### Instructions for the task
Only the lines below from the one with "AUDIO2 pin BUSY: D6 -> D3" through the one with "TEMP1 pin OUT: D6 -> A0" are to be written out, exactly and without any images.

Image comparison data:
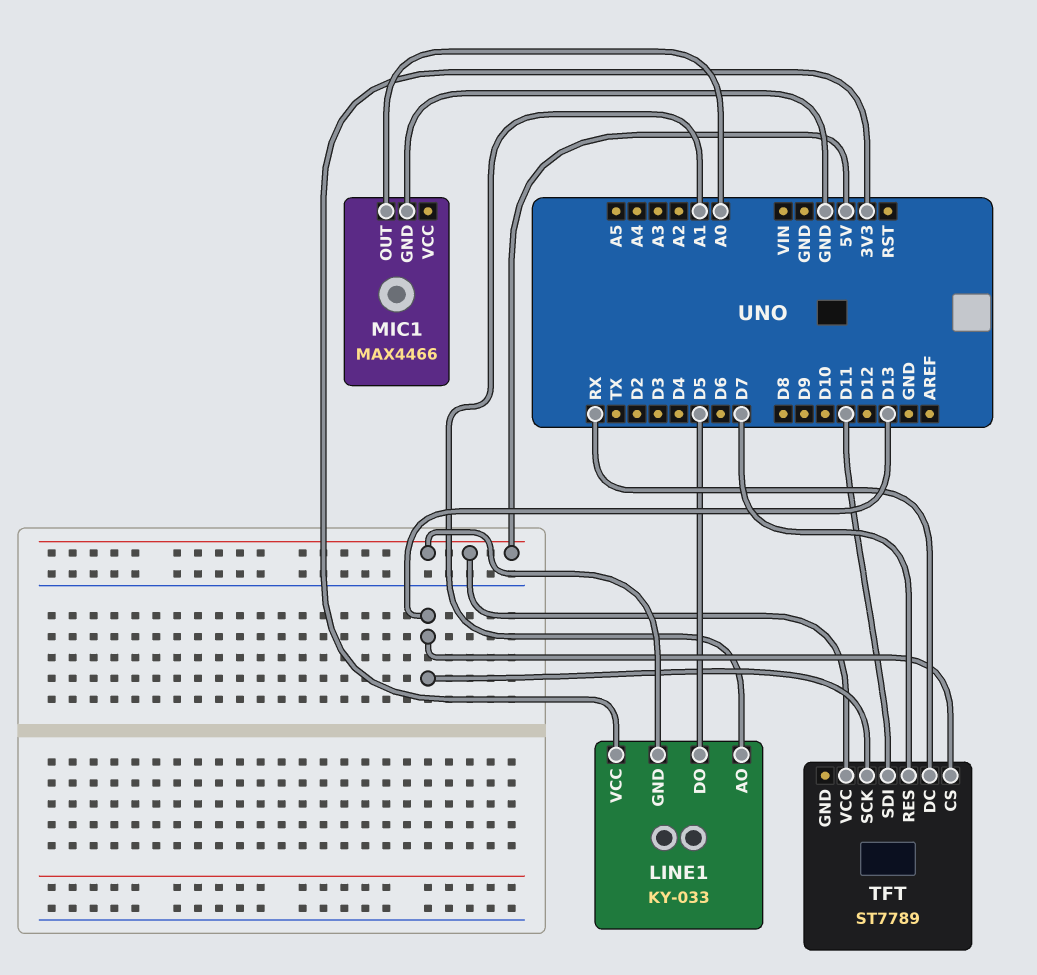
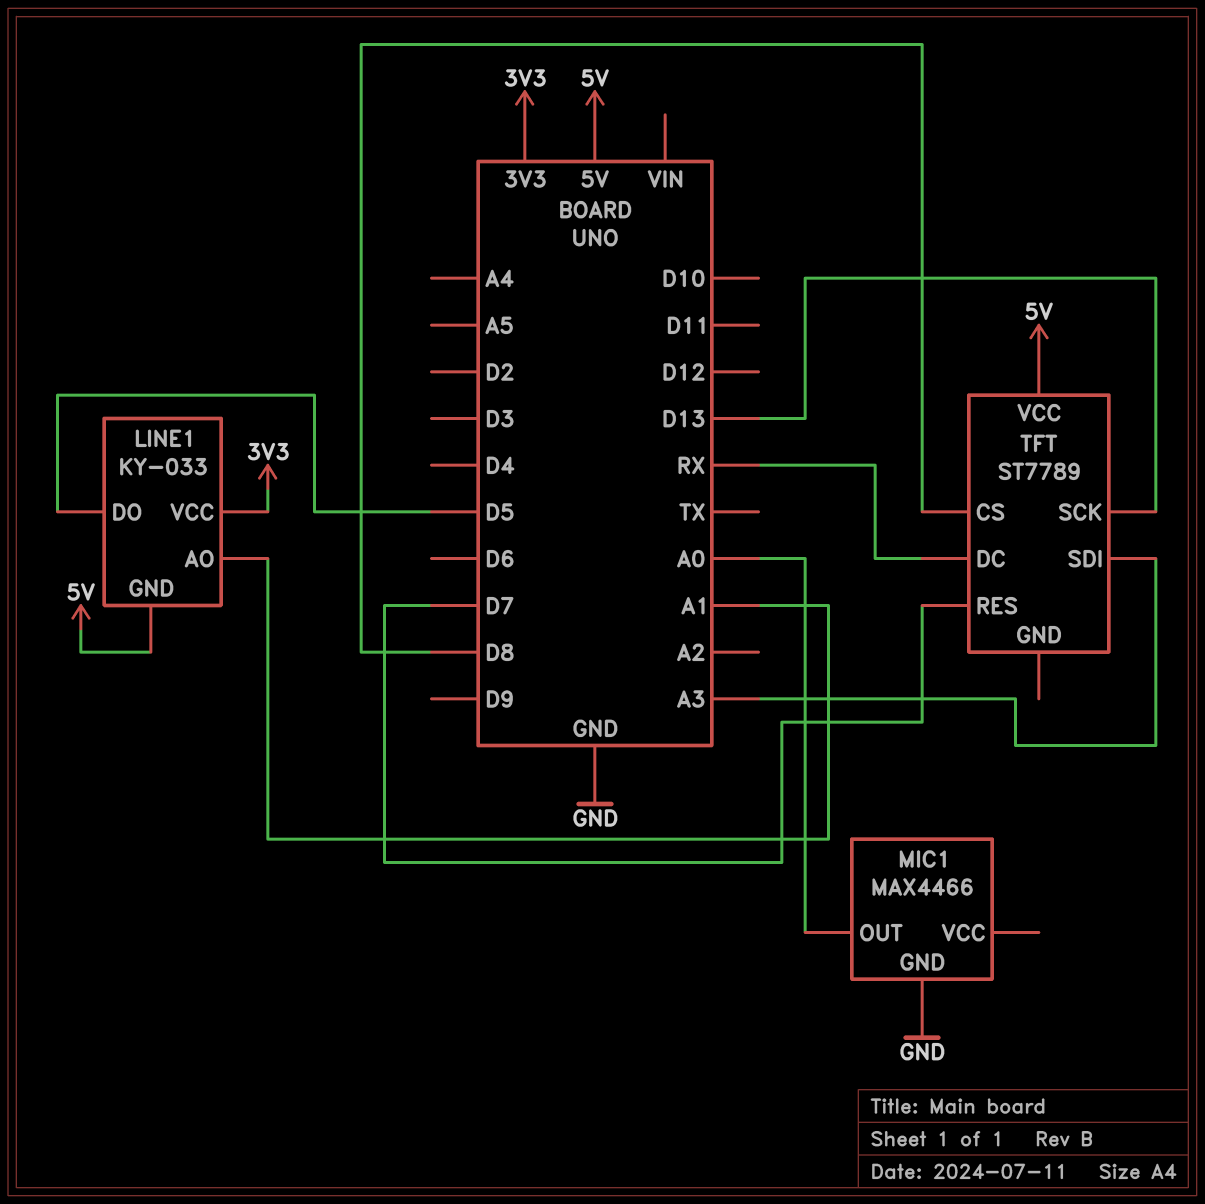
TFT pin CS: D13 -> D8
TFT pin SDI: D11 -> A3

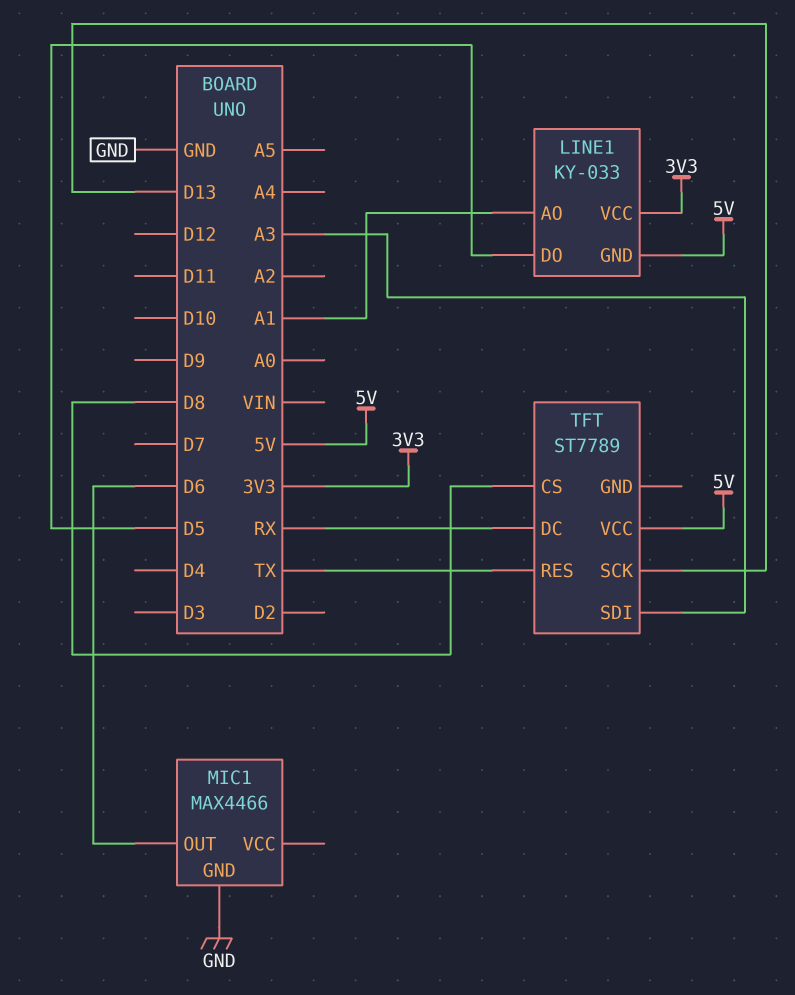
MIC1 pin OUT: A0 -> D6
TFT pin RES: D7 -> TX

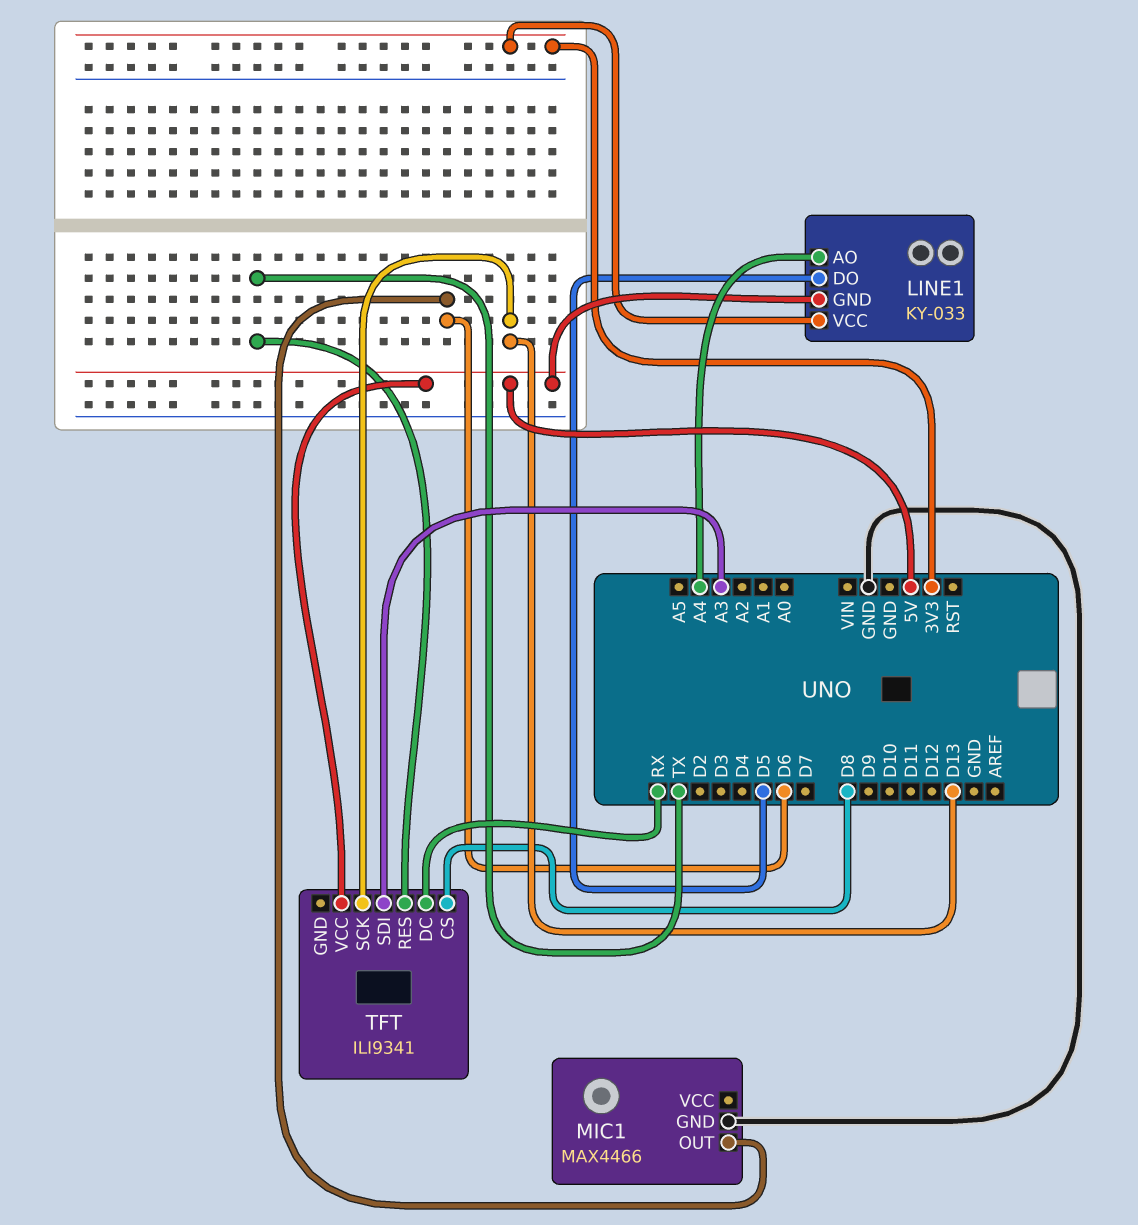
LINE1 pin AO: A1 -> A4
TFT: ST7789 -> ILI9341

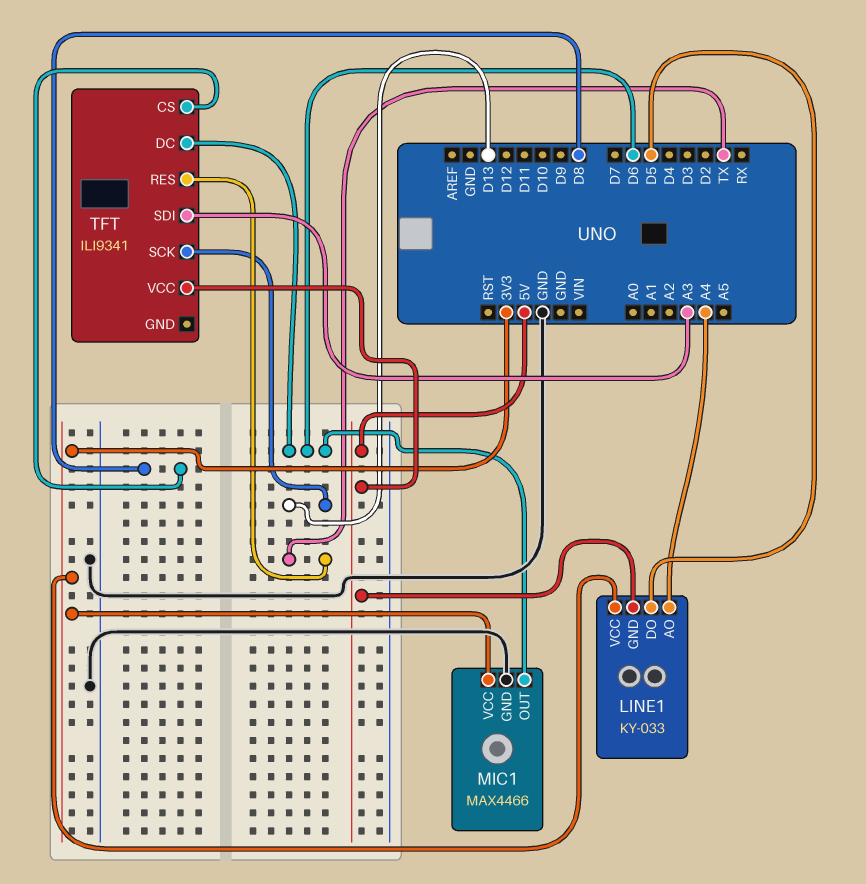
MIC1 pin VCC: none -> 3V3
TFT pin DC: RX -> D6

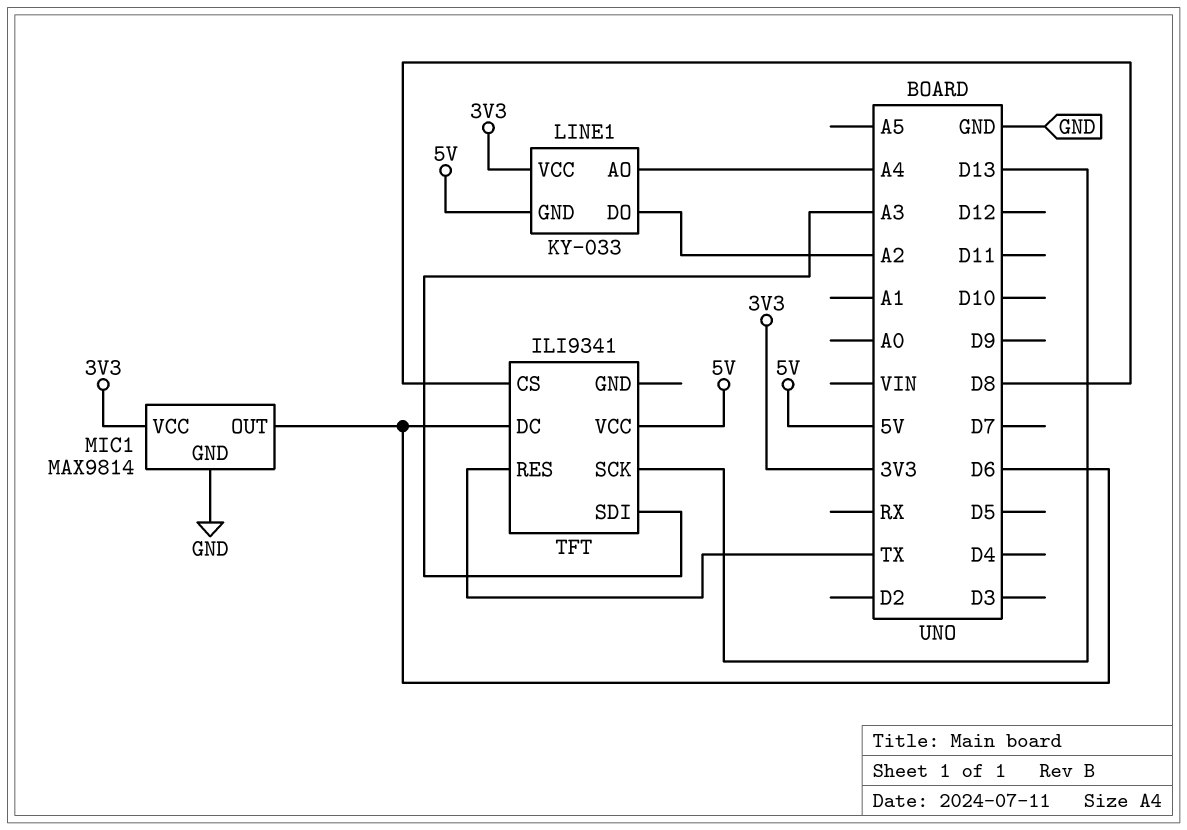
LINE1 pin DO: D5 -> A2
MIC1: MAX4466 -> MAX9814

--

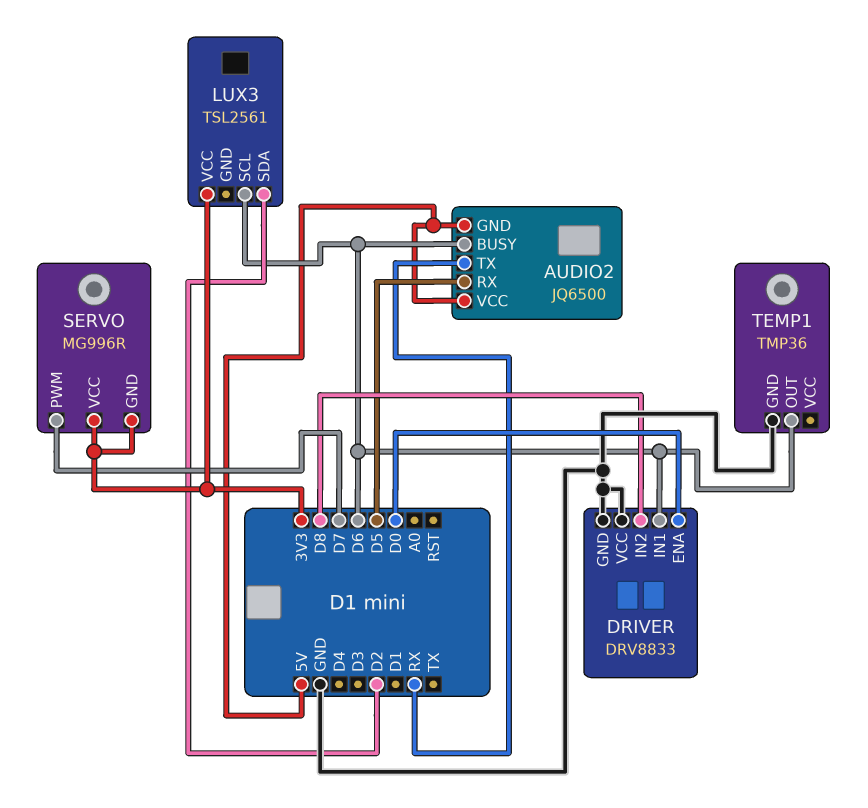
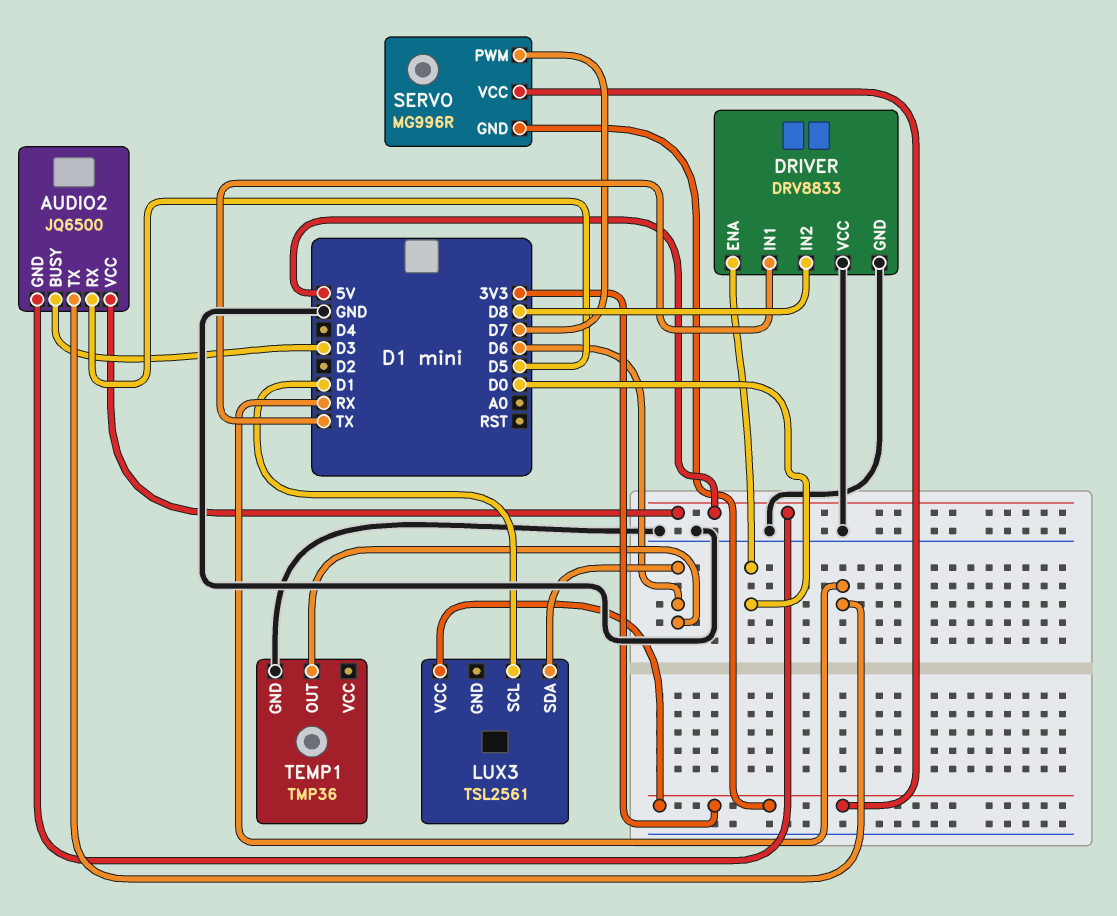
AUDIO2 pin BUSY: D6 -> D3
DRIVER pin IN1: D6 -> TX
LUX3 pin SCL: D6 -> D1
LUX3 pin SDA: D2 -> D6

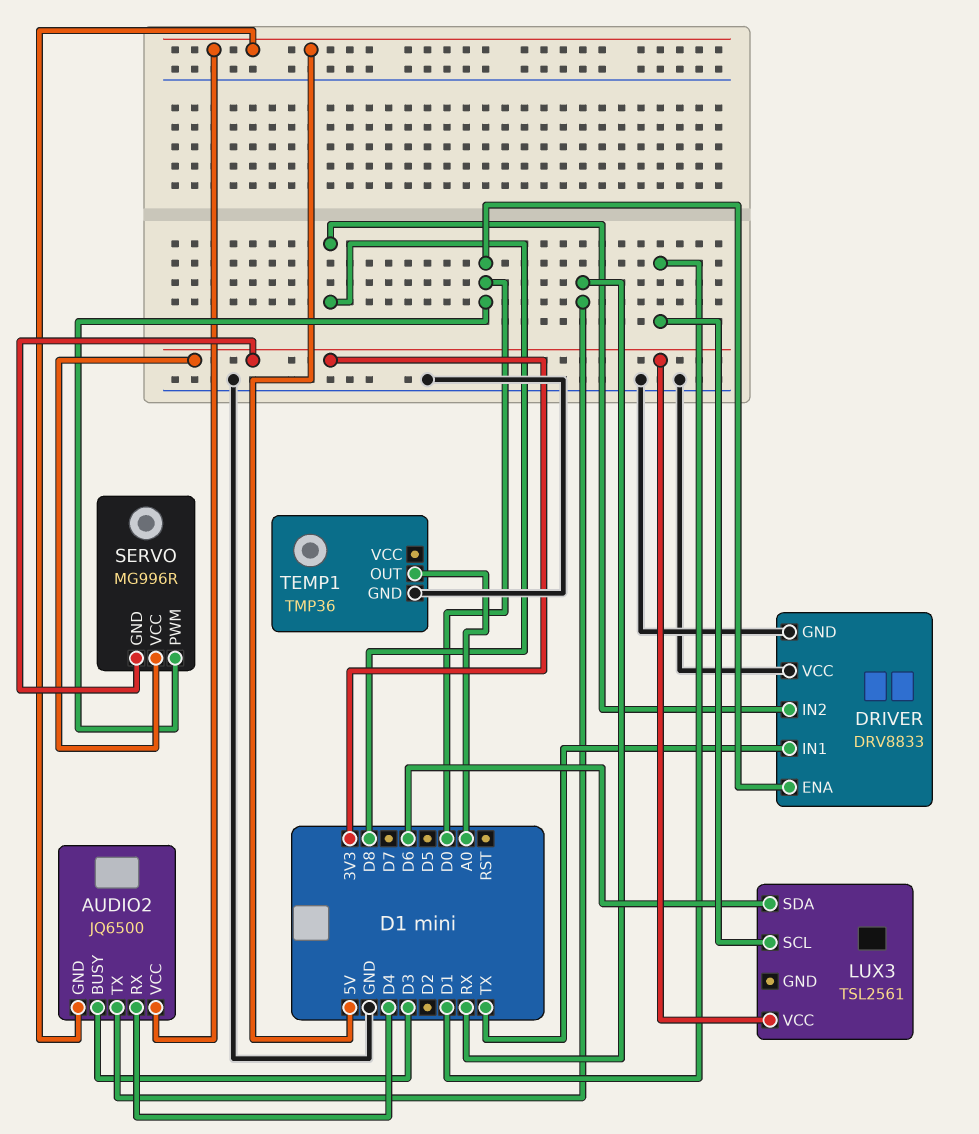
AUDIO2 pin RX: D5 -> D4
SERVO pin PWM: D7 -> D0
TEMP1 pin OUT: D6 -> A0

### Your solution
AUDIO2 pin BUSY: D6 -> D3
DRIVER pin IN1: D6 -> TX
LUX3 pin SCL: D6 -> D1
LUX3 pin SDA: D2 -> D6

AUDIO2 pin RX: D5 -> D4
SERVO pin PWM: D7 -> D0
TEMP1 pin OUT: D6 -> A0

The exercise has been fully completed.